● WORK TASK: Images in the data are to be skipped, while every line is restated exactly as written.

● INPUT MATERIAL:
※ ※ ※

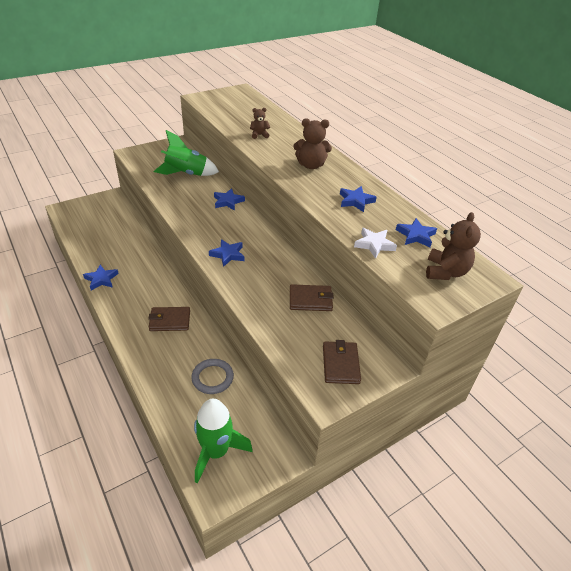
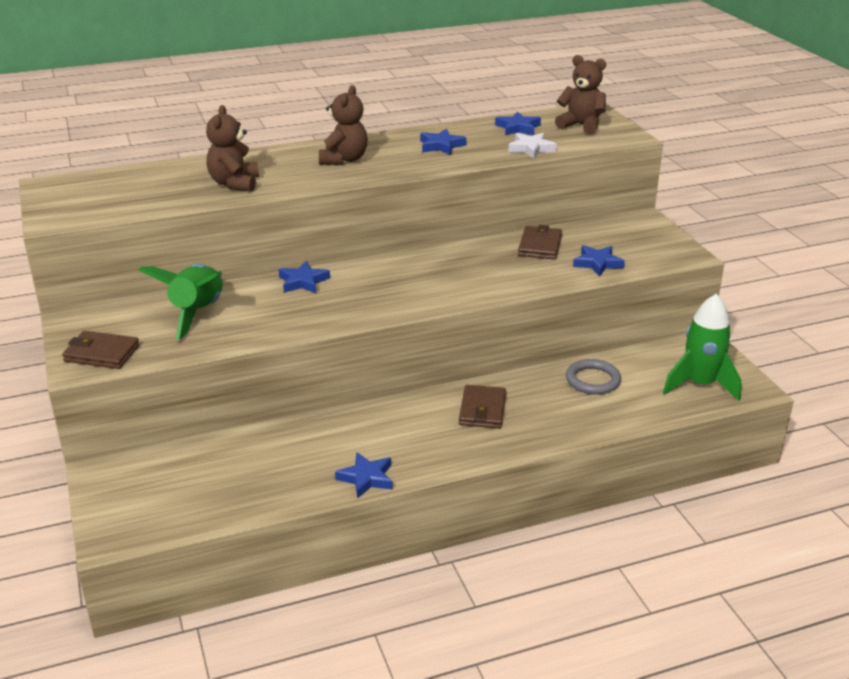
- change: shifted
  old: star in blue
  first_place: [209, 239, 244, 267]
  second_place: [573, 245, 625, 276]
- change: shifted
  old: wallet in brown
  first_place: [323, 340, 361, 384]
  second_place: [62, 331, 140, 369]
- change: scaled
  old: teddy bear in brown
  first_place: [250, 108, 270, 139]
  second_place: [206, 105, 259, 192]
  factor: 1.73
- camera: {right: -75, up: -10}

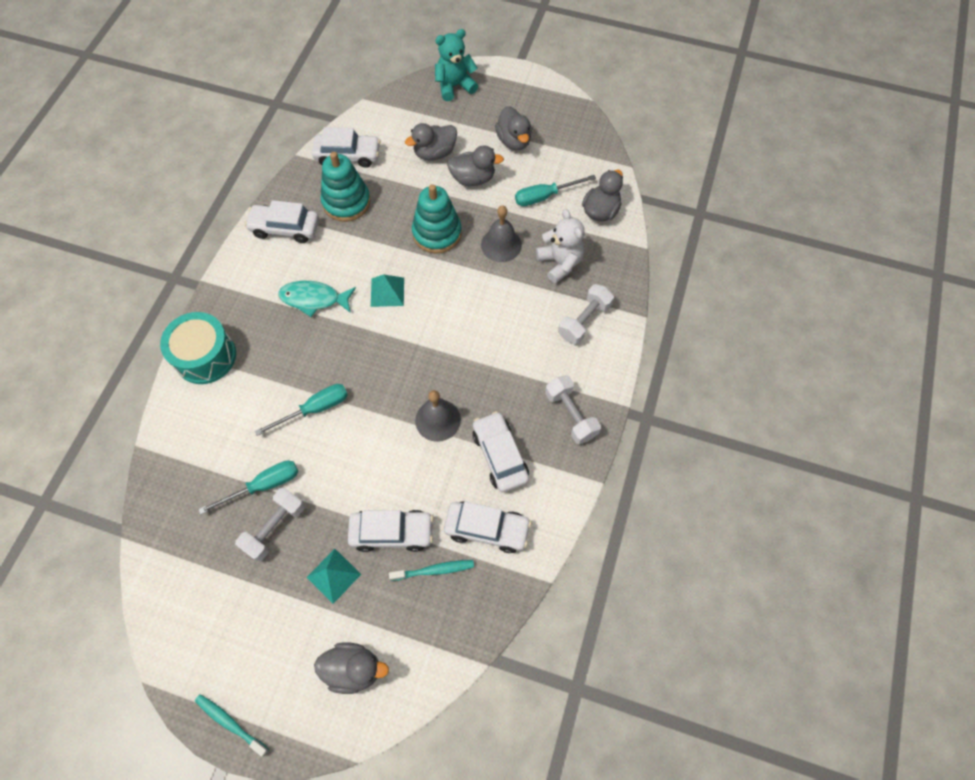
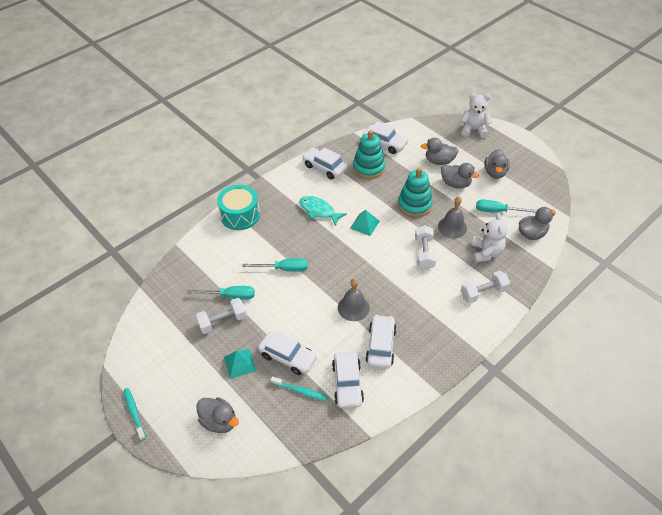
- change: shifted
  old: dumbbell in white
  first_place: [545, 375, 601, 444]
  second_place: [415, 225, 437, 270]
- change: repainted
  old: teddy bear in turquoise
  new: teddy bear in white
  first_place: [435, 29, 478, 101]
  second_place: [461, 93, 492, 138]
- change: rotated
  old: car in white
  first_place: [444, 501, 531, 553]
  second_place: [332, 352, 364, 408]
  degrees: 45
- camera: {right: 30, up: -15}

※ ※ ※

● TASK ANSWER:
- change: shifted
  old: star in blue
  first_place: [209, 239, 244, 267]
  second_place: [573, 245, 625, 276]
- change: shifted
  old: wallet in brown
  first_place: [323, 340, 361, 384]
  second_place: [62, 331, 140, 369]
- change: scaled
  old: teddy bear in brown
  first_place: [250, 108, 270, 139]
  second_place: [206, 105, 259, 192]
  factor: 1.73
- camera: {right: -75, up: -10}

- change: shifted
  old: dumbbell in white
  first_place: [545, 375, 601, 444]
  second_place: [415, 225, 437, 270]
- change: repainted
  old: teddy bear in turquoise
  new: teddy bear in white
  first_place: [435, 29, 478, 101]
  second_place: [461, 93, 492, 138]
- change: rotated
  old: car in white
  first_place: [444, 501, 531, 553]
  second_place: [332, 352, 364, 408]
  degrees: 45
- camera: {right: 30, up: -15}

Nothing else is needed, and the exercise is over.